- [ABOUT THIS EXERCISE] Print, exactly as they appear in the listing below, the lines from the line with "R7: 1M (G21, GND) -> 43k (G21, GND)" to the line with "C1: 15uF (GND, T4) -> none", with both end lines kept.

- [EXERCISE DATA]
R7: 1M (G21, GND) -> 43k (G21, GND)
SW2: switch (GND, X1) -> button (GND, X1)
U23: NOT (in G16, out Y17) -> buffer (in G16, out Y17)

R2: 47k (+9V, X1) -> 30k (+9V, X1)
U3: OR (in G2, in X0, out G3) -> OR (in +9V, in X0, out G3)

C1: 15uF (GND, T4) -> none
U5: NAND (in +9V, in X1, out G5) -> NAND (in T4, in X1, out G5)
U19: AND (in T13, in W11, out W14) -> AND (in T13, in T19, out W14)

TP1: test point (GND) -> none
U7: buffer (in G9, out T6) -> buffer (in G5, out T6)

---

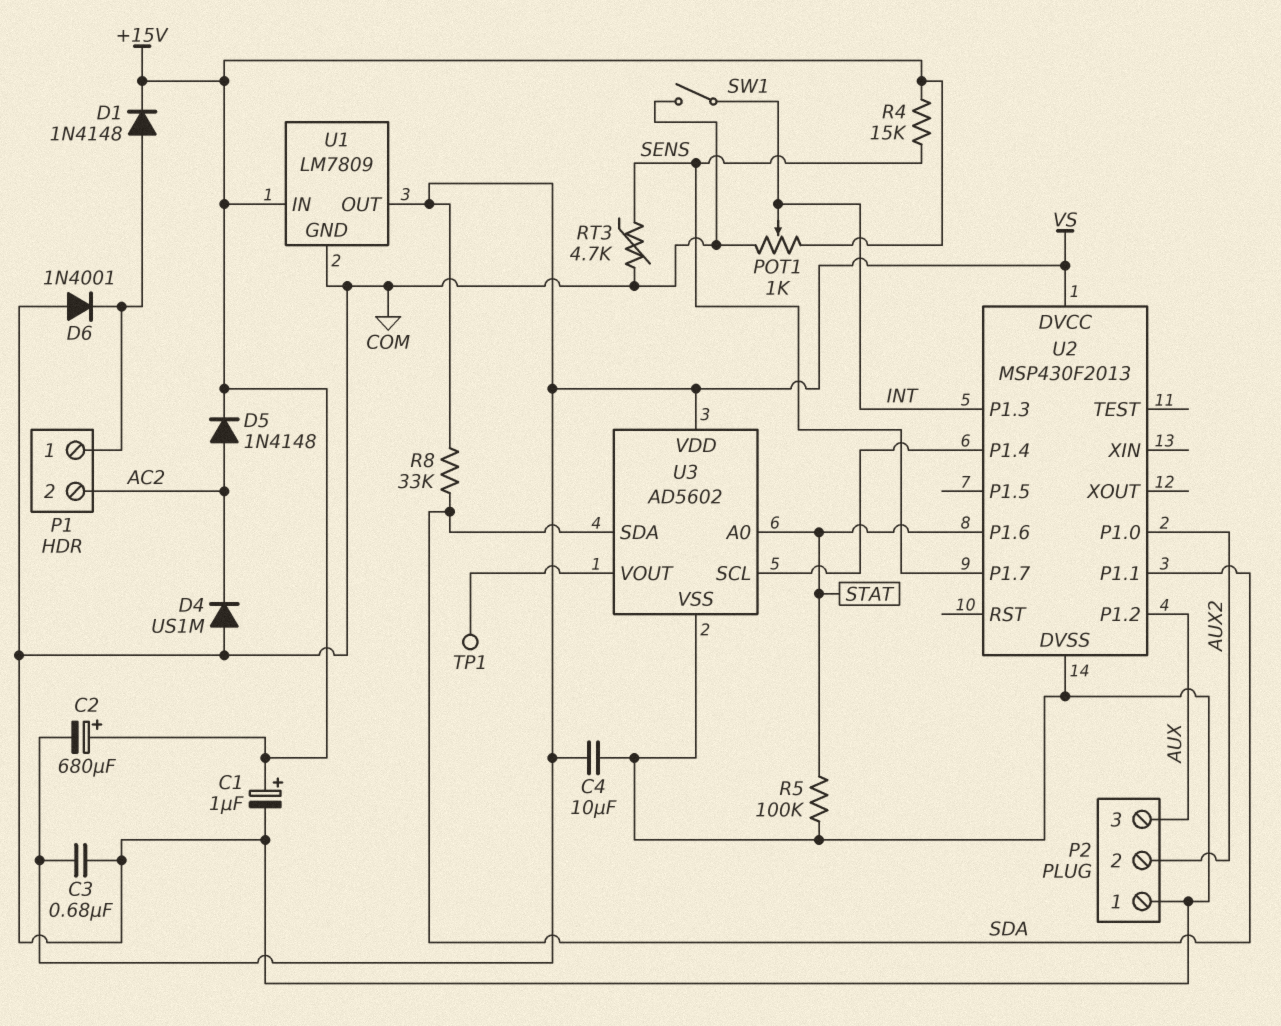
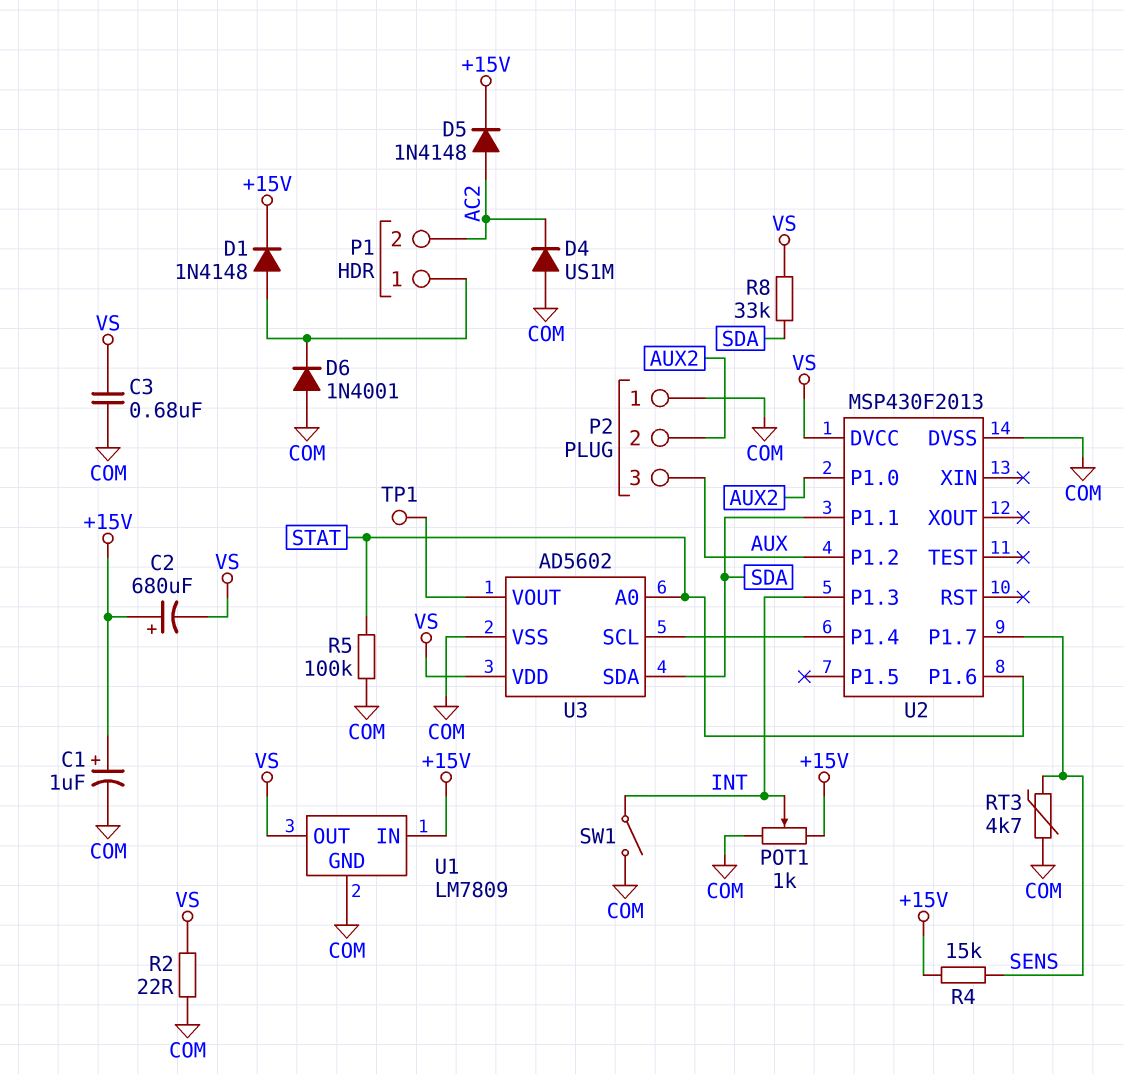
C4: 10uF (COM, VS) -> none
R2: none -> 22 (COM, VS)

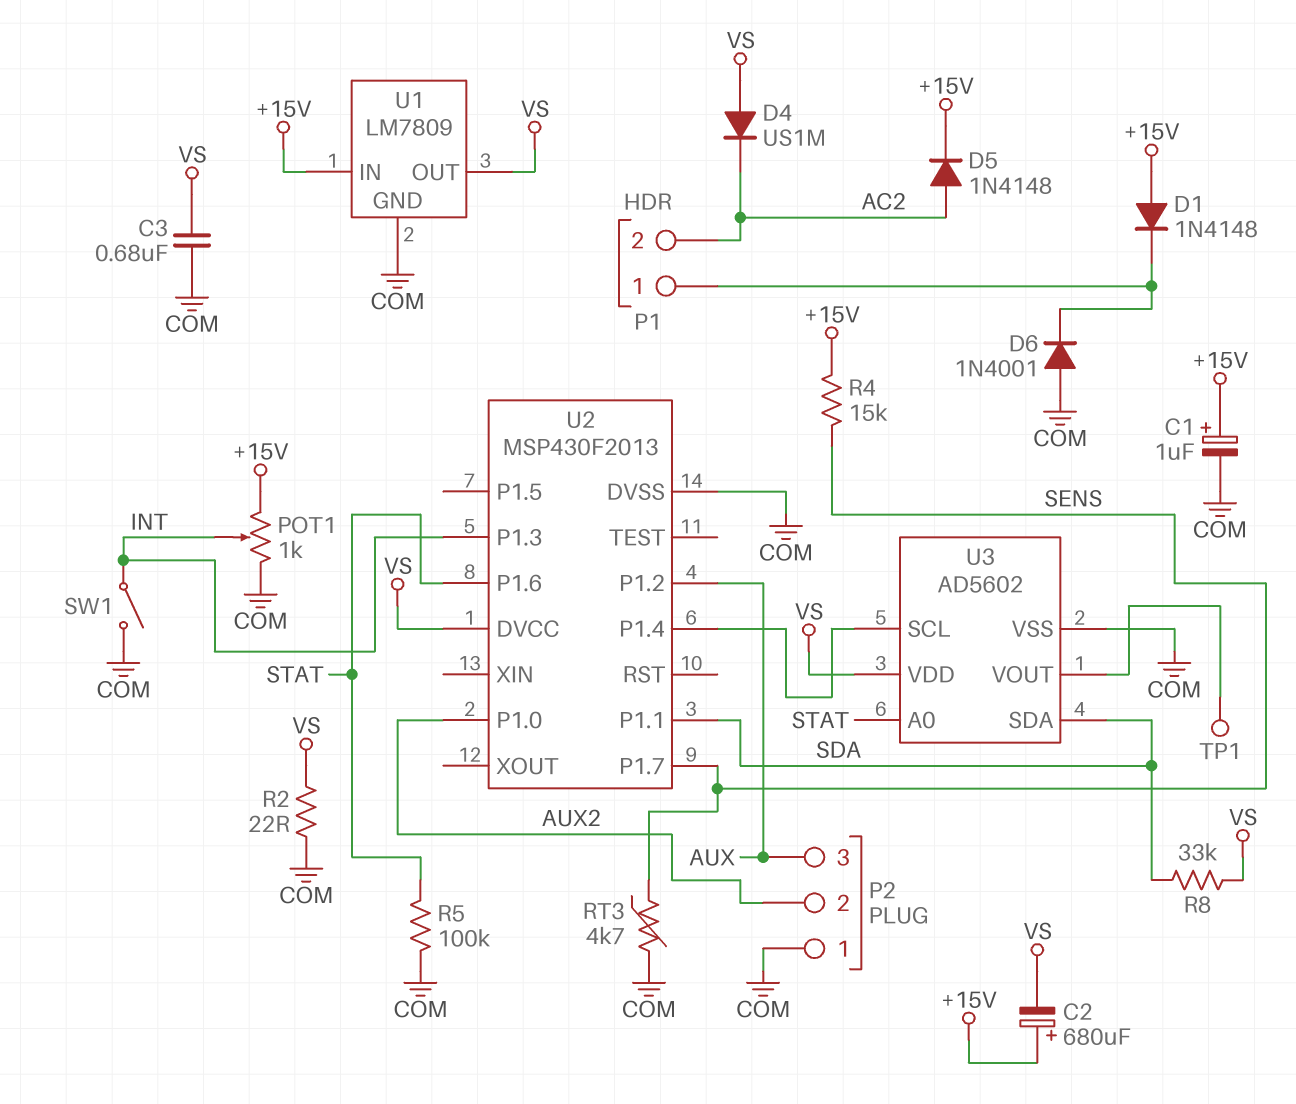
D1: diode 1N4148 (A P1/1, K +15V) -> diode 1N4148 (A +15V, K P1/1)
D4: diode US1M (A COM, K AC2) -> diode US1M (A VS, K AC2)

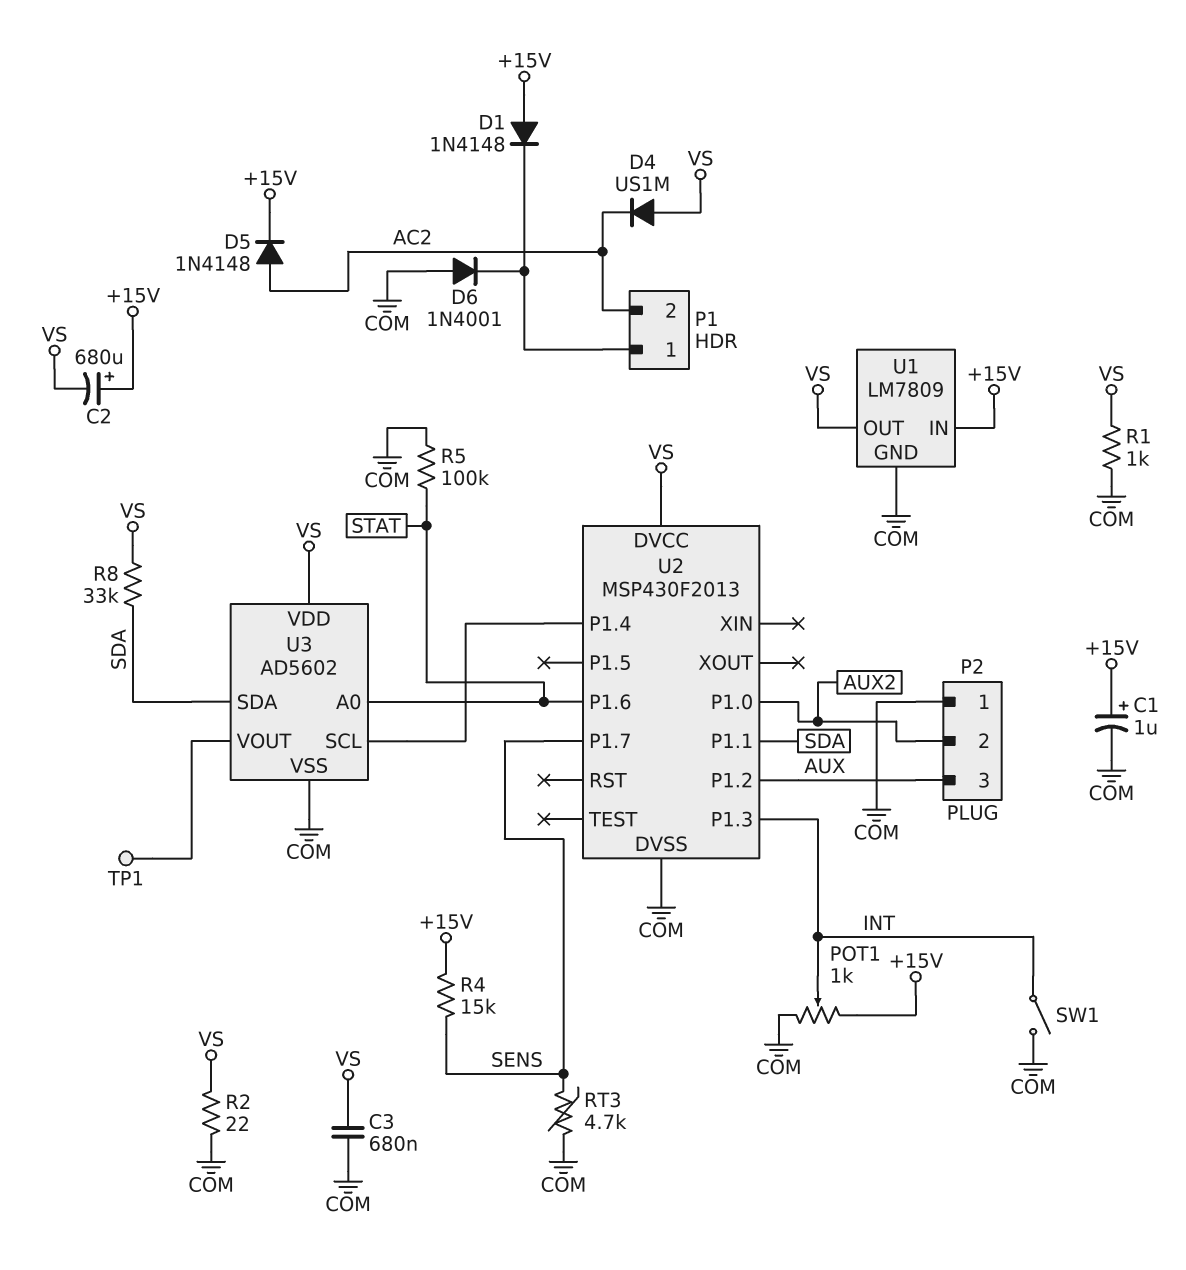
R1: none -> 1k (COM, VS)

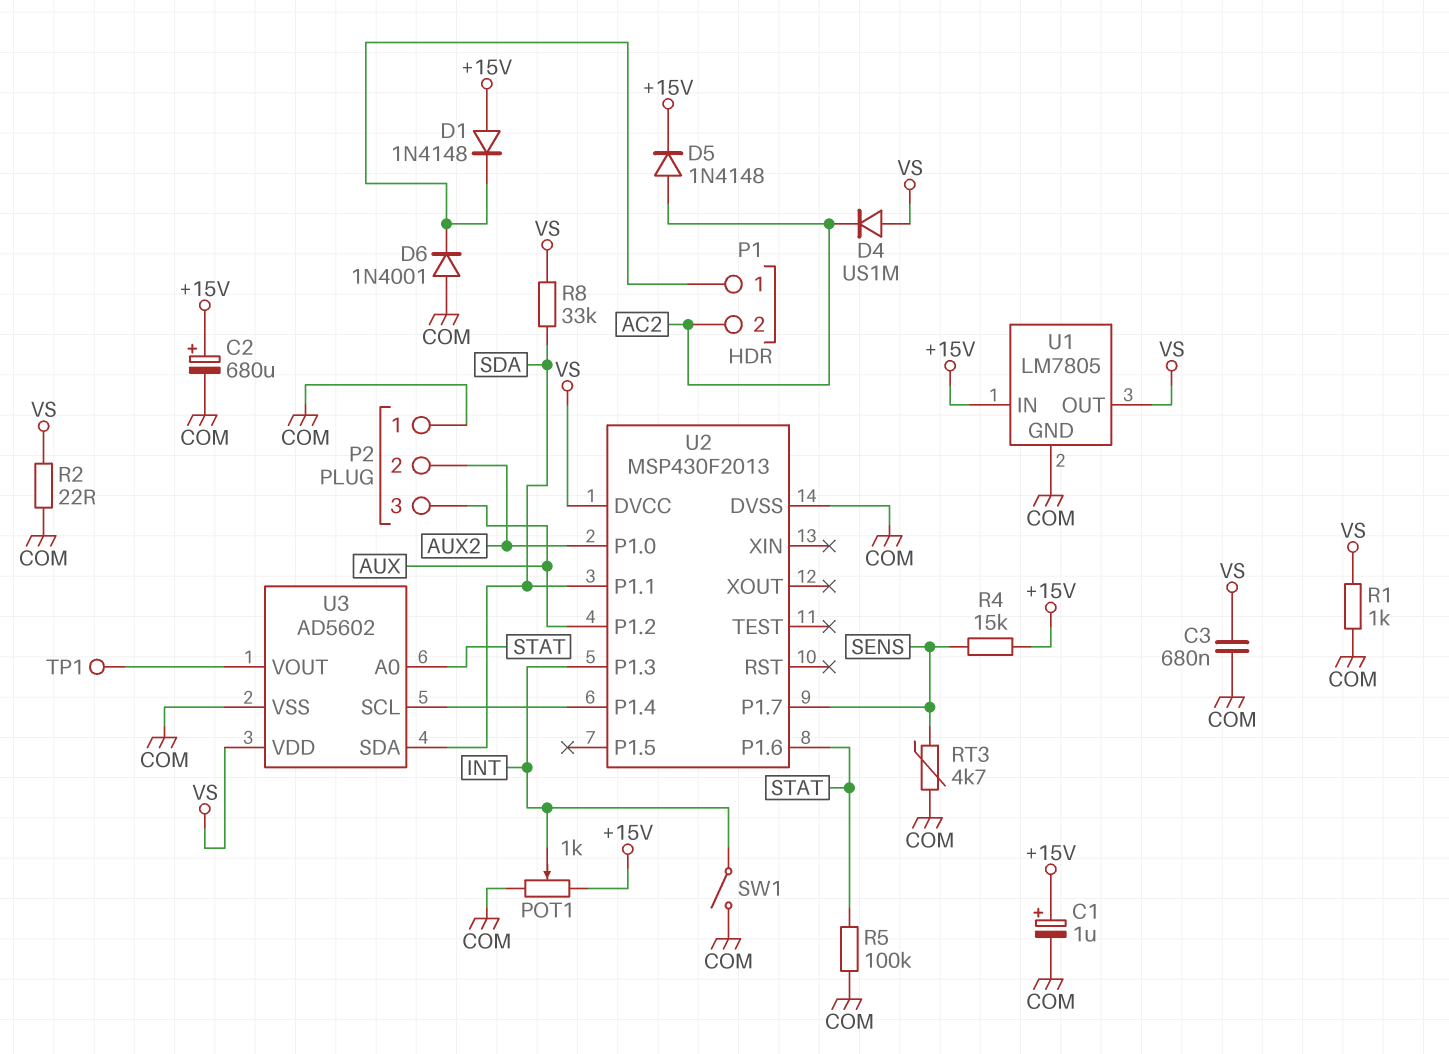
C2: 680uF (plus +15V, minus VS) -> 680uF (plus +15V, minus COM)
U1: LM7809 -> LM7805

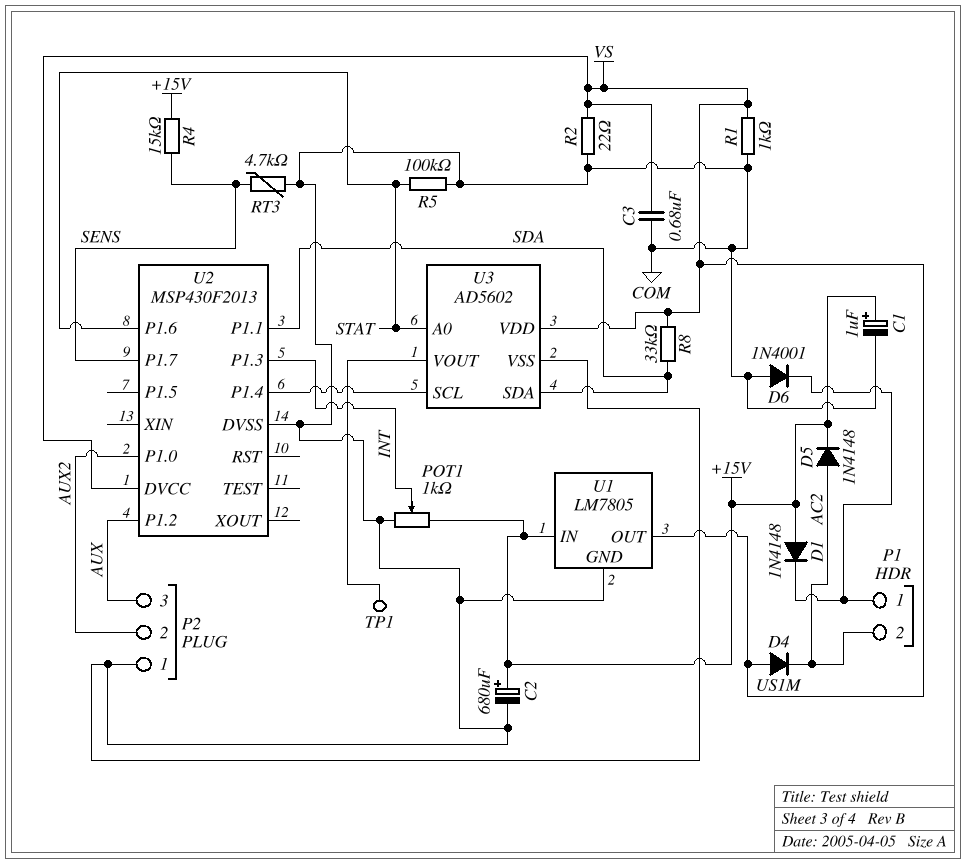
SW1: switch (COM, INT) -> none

- [EXERCISE SOLUTION]
R7: 1M (G21, GND) -> 43k (G21, GND)
SW2: switch (GND, X1) -> button (GND, X1)
U23: NOT (in G16, out Y17) -> buffer (in G16, out Y17)

R2: 47k (+9V, X1) -> 30k (+9V, X1)
U3: OR (in G2, in X0, out G3) -> OR (in +9V, in X0, out G3)

C1: 15uF (GND, T4) -> none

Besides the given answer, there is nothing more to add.